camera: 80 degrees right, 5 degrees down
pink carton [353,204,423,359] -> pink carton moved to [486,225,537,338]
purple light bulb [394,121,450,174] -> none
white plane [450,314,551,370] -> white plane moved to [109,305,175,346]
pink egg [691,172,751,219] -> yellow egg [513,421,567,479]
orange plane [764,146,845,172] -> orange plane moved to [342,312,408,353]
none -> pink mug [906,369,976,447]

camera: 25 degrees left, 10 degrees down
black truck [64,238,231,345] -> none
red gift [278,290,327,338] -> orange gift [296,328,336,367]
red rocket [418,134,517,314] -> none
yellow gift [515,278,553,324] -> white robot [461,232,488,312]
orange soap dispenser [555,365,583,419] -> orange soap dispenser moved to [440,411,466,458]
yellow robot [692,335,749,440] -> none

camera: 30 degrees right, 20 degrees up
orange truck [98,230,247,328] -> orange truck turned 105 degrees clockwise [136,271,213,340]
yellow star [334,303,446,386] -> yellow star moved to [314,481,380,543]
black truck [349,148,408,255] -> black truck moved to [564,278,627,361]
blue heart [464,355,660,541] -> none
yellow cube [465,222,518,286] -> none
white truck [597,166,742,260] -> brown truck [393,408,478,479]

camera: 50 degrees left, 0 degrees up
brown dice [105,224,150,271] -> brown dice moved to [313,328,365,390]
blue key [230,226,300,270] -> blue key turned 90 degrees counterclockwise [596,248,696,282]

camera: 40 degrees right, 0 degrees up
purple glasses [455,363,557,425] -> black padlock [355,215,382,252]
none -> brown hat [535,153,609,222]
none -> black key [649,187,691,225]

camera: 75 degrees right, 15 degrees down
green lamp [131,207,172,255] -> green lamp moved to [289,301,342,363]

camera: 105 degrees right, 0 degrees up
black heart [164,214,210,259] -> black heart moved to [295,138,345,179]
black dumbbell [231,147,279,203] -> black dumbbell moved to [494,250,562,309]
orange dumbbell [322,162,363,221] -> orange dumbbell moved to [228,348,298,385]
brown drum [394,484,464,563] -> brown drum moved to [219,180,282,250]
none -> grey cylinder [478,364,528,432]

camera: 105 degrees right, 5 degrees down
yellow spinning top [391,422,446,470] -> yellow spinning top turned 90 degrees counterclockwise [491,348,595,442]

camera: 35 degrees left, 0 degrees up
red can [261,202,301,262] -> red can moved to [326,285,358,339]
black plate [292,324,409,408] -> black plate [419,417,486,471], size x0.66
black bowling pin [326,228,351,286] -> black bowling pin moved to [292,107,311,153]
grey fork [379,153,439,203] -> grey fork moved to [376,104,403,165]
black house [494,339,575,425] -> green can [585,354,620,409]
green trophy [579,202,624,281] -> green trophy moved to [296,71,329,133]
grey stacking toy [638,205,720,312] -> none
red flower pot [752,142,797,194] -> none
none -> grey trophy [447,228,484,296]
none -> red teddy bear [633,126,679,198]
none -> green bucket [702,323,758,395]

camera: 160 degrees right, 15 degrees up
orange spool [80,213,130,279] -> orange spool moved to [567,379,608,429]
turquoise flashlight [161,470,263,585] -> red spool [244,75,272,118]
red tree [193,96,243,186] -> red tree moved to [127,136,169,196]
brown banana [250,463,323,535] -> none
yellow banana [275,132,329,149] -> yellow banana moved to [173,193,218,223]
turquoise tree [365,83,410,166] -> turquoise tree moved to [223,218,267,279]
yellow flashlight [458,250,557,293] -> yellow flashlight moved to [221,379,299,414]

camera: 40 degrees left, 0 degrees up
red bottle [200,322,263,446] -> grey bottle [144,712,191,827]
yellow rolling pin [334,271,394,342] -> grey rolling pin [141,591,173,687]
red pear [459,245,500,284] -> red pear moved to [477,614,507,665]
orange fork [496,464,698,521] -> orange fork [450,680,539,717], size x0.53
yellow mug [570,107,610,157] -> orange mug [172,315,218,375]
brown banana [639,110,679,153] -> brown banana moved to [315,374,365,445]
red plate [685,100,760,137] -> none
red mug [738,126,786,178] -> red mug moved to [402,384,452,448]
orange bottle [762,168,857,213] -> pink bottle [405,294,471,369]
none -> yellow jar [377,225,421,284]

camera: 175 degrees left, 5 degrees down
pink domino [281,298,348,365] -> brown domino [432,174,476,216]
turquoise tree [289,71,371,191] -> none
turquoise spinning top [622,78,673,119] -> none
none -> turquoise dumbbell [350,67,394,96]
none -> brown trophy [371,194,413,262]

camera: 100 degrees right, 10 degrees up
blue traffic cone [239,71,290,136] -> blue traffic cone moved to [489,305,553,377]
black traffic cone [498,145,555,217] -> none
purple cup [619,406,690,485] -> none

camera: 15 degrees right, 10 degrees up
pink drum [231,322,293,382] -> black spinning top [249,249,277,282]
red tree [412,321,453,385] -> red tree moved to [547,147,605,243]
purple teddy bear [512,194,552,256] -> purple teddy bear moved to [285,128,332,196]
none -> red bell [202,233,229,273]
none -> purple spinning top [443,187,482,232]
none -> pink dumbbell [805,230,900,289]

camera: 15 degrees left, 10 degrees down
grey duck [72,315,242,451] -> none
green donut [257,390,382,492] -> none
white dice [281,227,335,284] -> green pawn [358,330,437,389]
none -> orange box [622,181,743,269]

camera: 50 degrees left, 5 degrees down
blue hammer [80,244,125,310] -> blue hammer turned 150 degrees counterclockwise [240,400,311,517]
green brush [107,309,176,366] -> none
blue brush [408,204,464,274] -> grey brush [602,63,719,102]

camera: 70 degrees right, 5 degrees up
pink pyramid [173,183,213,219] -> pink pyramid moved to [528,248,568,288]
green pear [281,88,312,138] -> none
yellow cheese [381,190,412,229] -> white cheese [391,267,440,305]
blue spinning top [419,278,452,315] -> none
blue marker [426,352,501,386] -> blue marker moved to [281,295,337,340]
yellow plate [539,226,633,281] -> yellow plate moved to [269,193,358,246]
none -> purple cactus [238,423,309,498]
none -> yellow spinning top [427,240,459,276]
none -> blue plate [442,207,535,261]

§ §

After finding the line that contains "none -> brown trophy [371,194,413,262]" in the records above, copy that line and each one after it exactly, through the final line.

● Result:
none -> brown trophy [371,194,413,262]

camera: 100 degrees right, 10 degrees up
blue traffic cone [239,71,290,136] -> blue traffic cone moved to [489,305,553,377]
black traffic cone [498,145,555,217] -> none
purple cup [619,406,690,485] -> none

camera: 15 degrees right, 10 degrees up
pink drum [231,322,293,382] -> black spinning top [249,249,277,282]
red tree [412,321,453,385] -> red tree moved to [547,147,605,243]
purple teddy bear [512,194,552,256] -> purple teddy bear moved to [285,128,332,196]
none -> red bell [202,233,229,273]
none -> purple spinning top [443,187,482,232]
none -> pink dumbbell [805,230,900,289]

camera: 15 degrees left, 10 degrees down
grey duck [72,315,242,451] -> none
green donut [257,390,382,492] -> none
white dice [281,227,335,284] -> green pawn [358,330,437,389]
none -> orange box [622,181,743,269]

camera: 50 degrees left, 5 degrees down
blue hammer [80,244,125,310] -> blue hammer turned 150 degrees counterclockwise [240,400,311,517]
green brush [107,309,176,366] -> none
blue brush [408,204,464,274] -> grey brush [602,63,719,102]

camera: 70 degrees right, 5 degrees up
pink pyramid [173,183,213,219] -> pink pyramid moved to [528,248,568,288]
green pear [281,88,312,138] -> none
yellow cheese [381,190,412,229] -> white cheese [391,267,440,305]
blue spinning top [419,278,452,315] -> none
blue marker [426,352,501,386] -> blue marker moved to [281,295,337,340]
yellow plate [539,226,633,281] -> yellow plate moved to [269,193,358,246]
none -> purple cactus [238,423,309,498]
none -> yellow spinning top [427,240,459,276]
none -> blue plate [442,207,535,261]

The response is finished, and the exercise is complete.